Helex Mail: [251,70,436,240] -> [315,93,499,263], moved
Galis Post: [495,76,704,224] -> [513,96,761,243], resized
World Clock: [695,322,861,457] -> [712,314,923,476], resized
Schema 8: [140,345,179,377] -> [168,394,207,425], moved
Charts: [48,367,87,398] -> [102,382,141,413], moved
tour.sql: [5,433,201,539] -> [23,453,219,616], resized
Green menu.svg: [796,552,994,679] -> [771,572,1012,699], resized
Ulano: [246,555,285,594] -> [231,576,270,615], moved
☆ ☆ ☆ ☆
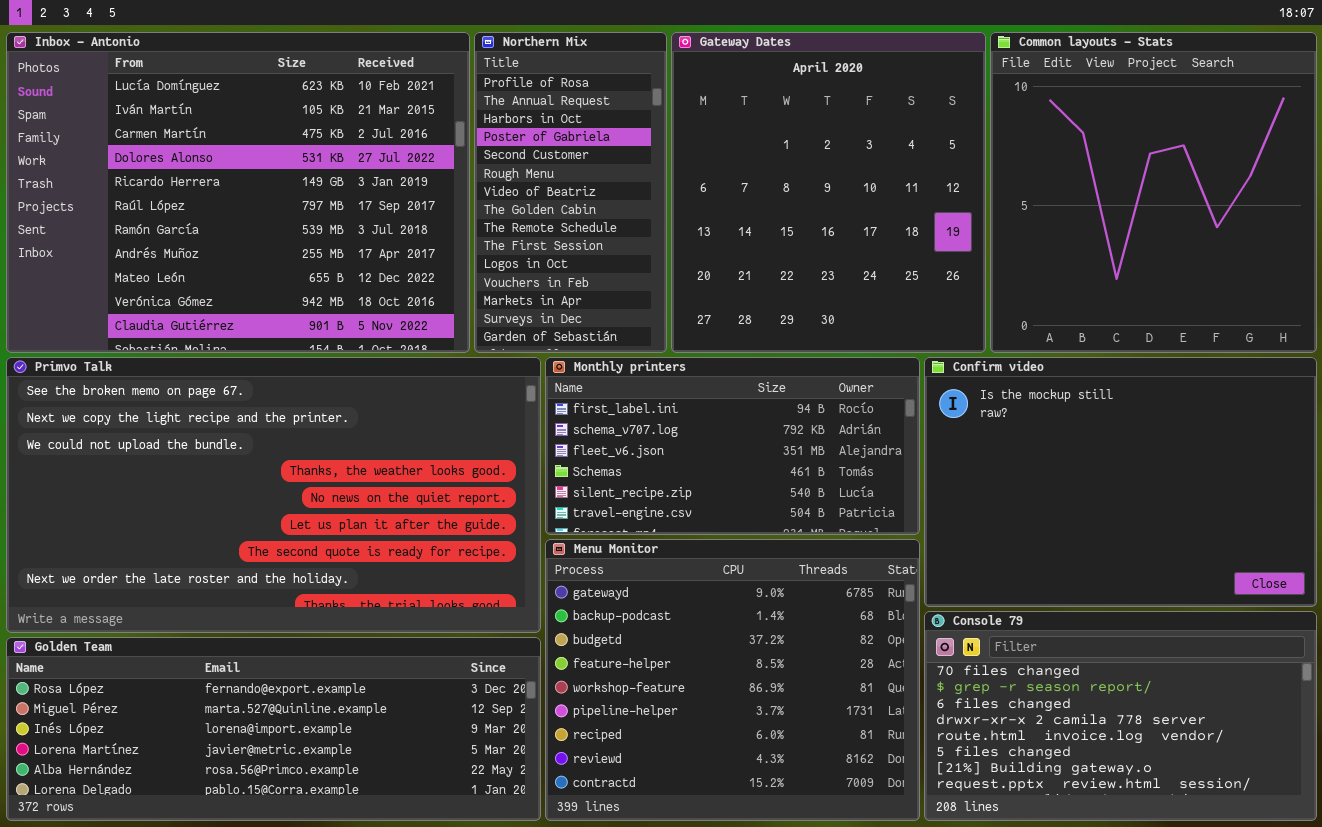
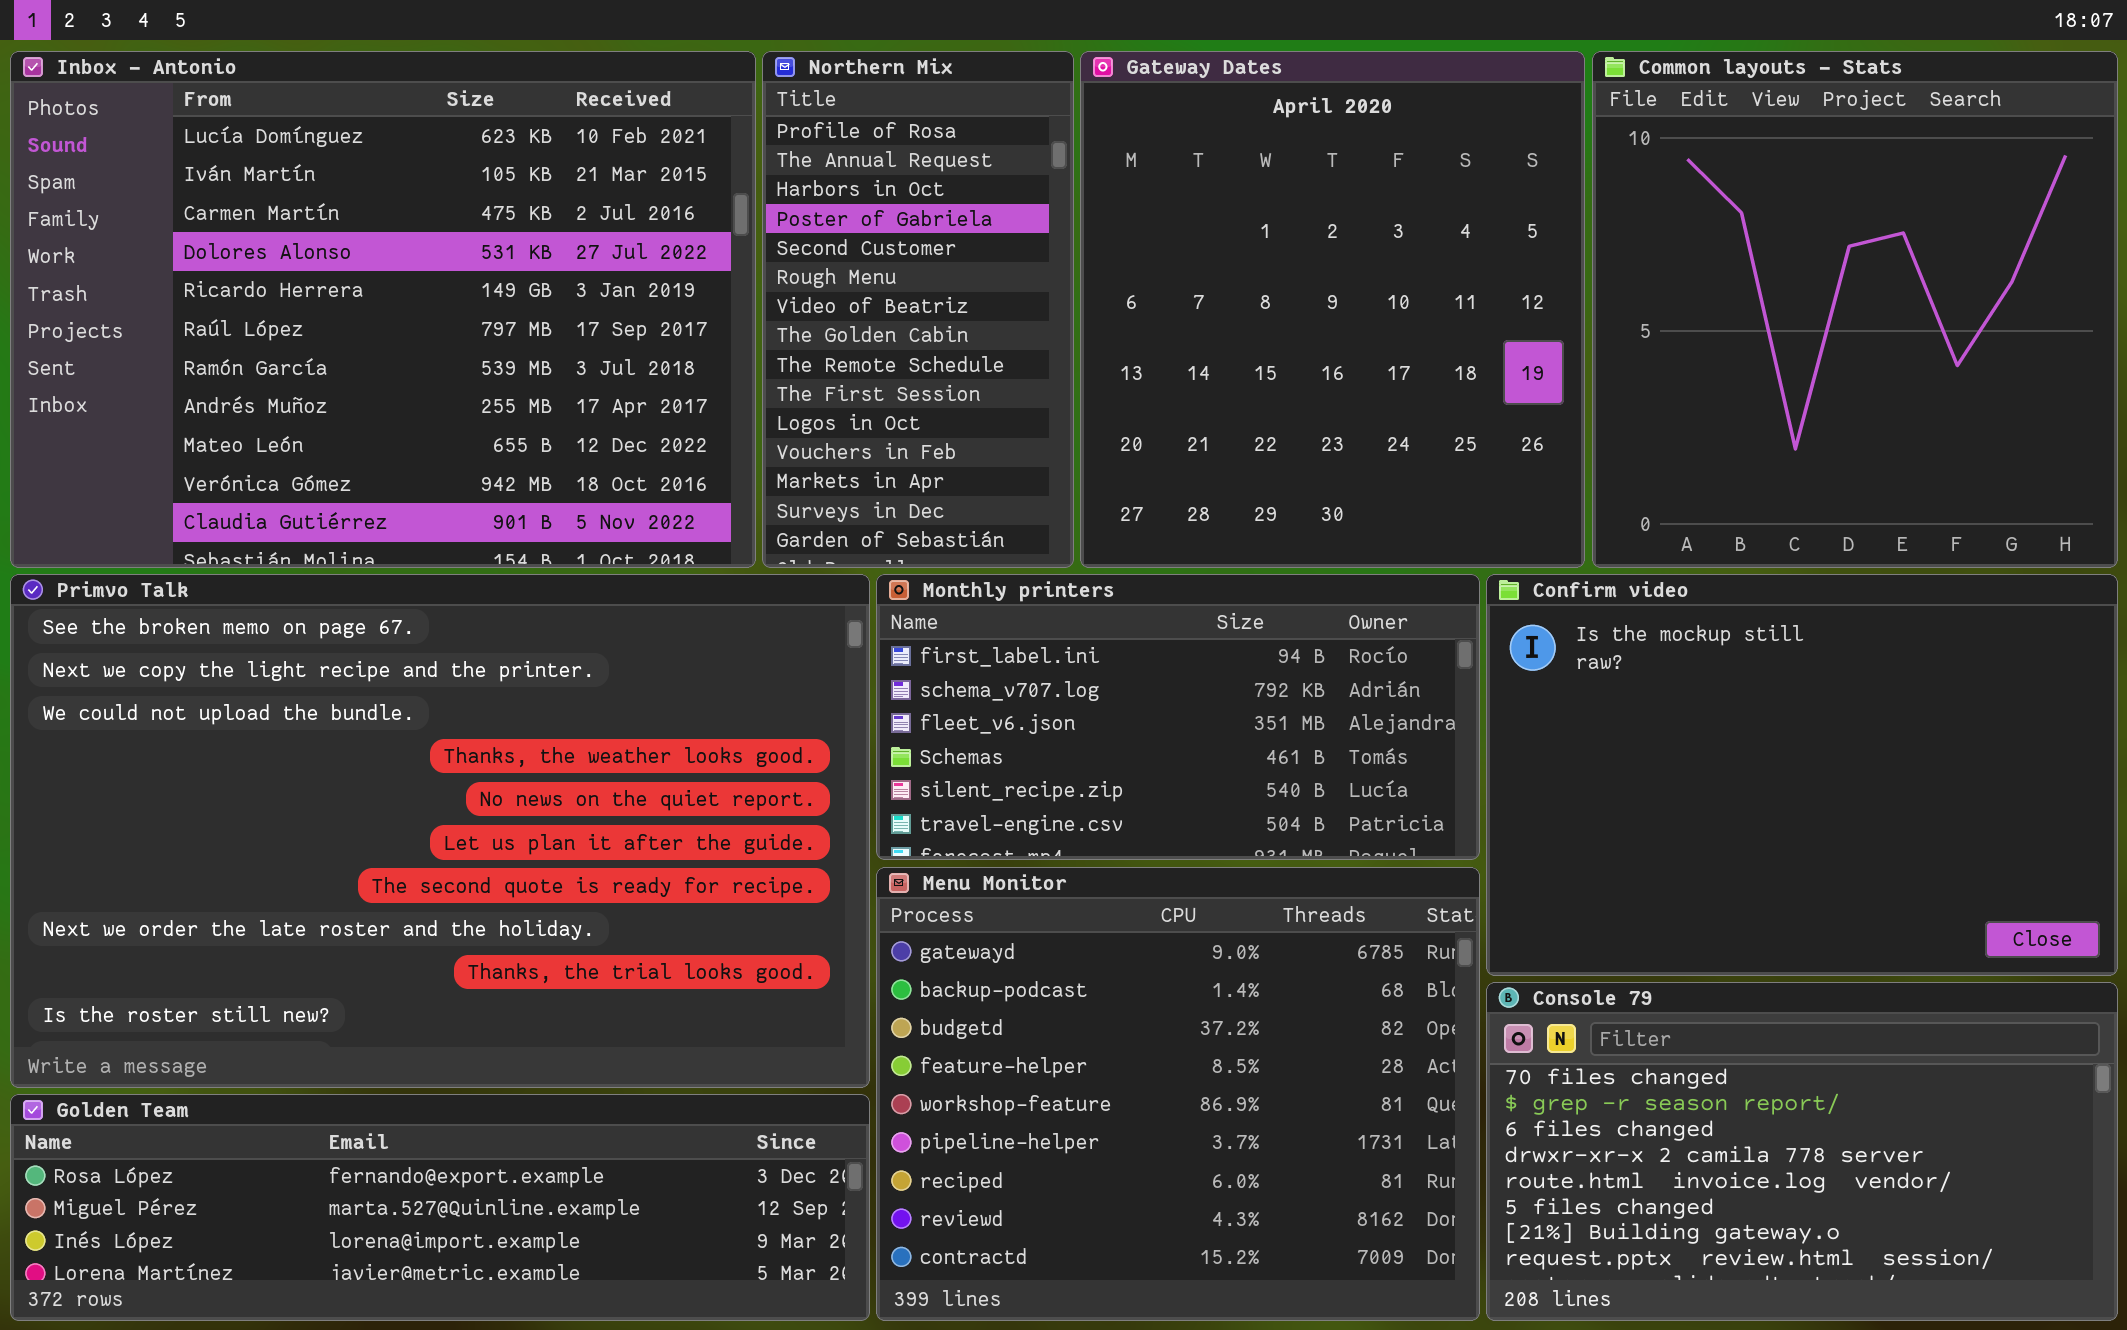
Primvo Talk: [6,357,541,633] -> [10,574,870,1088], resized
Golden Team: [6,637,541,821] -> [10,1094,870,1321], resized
☆ ☆ ☆ ☆
▶ WHAT IS EXPECTED:
Search the entries for the string "moved" and return each line where it turns up.

▶ TASK ANSWER:
Helex Mail: [251,70,436,240] -> [315,93,499,263], moved
Schema 8: [140,345,179,377] -> [168,394,207,425], moved
Charts: [48,367,87,398] -> [102,382,141,413], moved
Ulano: [246,555,285,594] -> [231,576,270,615], moved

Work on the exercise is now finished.